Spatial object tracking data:
↓

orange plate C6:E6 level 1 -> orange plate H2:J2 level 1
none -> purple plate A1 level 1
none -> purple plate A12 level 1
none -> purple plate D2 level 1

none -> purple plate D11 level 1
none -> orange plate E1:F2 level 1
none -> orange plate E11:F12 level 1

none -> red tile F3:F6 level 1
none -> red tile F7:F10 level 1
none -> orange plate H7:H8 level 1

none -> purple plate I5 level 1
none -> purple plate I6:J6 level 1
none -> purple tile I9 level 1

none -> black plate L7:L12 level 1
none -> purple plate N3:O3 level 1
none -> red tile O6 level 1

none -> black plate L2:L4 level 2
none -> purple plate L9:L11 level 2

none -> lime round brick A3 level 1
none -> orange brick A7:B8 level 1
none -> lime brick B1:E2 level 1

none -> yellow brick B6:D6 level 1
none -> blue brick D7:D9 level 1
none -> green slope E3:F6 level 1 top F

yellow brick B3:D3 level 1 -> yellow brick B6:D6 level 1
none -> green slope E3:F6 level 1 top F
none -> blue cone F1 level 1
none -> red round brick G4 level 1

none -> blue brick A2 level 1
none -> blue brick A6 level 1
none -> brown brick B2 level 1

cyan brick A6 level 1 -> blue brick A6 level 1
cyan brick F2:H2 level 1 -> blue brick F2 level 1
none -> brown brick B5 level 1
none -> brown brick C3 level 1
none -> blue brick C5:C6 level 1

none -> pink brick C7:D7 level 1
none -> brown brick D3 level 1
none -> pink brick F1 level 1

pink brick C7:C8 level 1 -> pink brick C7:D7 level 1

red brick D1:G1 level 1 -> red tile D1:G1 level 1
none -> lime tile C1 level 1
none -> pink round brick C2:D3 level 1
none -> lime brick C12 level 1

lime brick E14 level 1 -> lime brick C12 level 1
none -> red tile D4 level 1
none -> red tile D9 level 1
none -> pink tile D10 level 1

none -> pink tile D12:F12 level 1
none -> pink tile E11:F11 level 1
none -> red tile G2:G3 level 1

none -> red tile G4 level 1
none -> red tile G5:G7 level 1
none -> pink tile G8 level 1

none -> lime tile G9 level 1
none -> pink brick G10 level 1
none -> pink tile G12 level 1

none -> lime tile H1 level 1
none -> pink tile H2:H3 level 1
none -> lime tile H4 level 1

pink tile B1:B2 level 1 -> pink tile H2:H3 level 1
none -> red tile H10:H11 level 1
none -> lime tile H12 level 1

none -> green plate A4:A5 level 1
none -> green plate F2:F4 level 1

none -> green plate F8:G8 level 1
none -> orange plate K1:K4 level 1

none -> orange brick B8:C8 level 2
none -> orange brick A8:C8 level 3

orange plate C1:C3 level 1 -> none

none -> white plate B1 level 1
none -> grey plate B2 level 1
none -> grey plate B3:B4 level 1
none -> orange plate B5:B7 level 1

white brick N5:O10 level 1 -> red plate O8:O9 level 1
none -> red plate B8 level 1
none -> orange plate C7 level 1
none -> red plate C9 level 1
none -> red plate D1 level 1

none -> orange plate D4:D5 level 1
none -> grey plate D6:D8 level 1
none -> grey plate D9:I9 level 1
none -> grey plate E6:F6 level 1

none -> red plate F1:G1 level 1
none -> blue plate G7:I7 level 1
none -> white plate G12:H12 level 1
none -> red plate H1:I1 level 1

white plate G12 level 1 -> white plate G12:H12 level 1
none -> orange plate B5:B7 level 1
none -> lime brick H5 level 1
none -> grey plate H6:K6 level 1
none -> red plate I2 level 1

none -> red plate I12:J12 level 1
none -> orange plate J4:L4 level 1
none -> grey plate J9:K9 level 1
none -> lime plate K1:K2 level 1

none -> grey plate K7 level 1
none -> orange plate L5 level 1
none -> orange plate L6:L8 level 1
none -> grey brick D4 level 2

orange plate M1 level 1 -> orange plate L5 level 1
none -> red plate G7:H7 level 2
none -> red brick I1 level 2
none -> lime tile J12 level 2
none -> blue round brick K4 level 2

↑

| What to work on |
Each line from the top of the data, up to and including the line that contains "none -> red tile G5:G7 level 1", should be set down exactly.

| Solution for this exercise |
orange plate C6:E6 level 1 -> orange plate H2:J2 level 1
none -> purple plate A1 level 1
none -> purple plate A12 level 1
none -> purple plate D2 level 1

none -> purple plate D11 level 1
none -> orange plate E1:F2 level 1
none -> orange plate E11:F12 level 1

none -> red tile F3:F6 level 1
none -> red tile F7:F10 level 1
none -> orange plate H7:H8 level 1

none -> purple plate I5 level 1
none -> purple plate I6:J6 level 1
none -> purple tile I9 level 1

none -> black plate L7:L12 level 1
none -> purple plate N3:O3 level 1
none -> red tile O6 level 1

none -> black plate L2:L4 level 2
none -> purple plate L9:L11 level 2

none -> lime round brick A3 level 1
none -> orange brick A7:B8 level 1
none -> lime brick B1:E2 level 1

none -> yellow brick B6:D6 level 1
none -> blue brick D7:D9 level 1
none -> green slope E3:F6 level 1 top F

yellow brick B3:D3 level 1 -> yellow brick B6:D6 level 1
none -> green slope E3:F6 level 1 top F
none -> blue cone F1 level 1
none -> red round brick G4 level 1

none -> blue brick A2 level 1
none -> blue brick A6 level 1
none -> brown brick B2 level 1

cyan brick A6 level 1 -> blue brick A6 level 1
cyan brick F2:H2 level 1 -> blue brick F2 level 1
none -> brown brick B5 level 1
none -> brown brick C3 level 1
none -> blue brick C5:C6 level 1

none -> pink brick C7:D7 level 1
none -> brown brick D3 level 1
none -> pink brick F1 level 1

pink brick C7:C8 level 1 -> pink brick C7:D7 level 1

red brick D1:G1 level 1 -> red tile D1:G1 level 1
none -> lime tile C1 level 1
none -> pink round brick C2:D3 level 1
none -> lime brick C12 level 1

lime brick E14 level 1 -> lime brick C12 level 1
none -> red tile D4 level 1
none -> red tile D9 level 1
none -> pink tile D10 level 1

none -> pink tile D12:F12 level 1
none -> pink tile E11:F11 level 1
none -> red tile G2:G3 level 1

none -> red tile G4 level 1
none -> red tile G5:G7 level 1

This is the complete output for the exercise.